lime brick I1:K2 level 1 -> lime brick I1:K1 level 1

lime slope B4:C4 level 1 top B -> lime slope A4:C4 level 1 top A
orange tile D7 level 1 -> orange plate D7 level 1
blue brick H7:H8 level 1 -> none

What you have to do: Copy every line from the data that includes the string "lime".

Answer:
lime brick I1:K2 level 1 -> lime brick I1:K1 level 1
lime slope B4:C4 level 1 top B -> lime slope A4:C4 level 1 top A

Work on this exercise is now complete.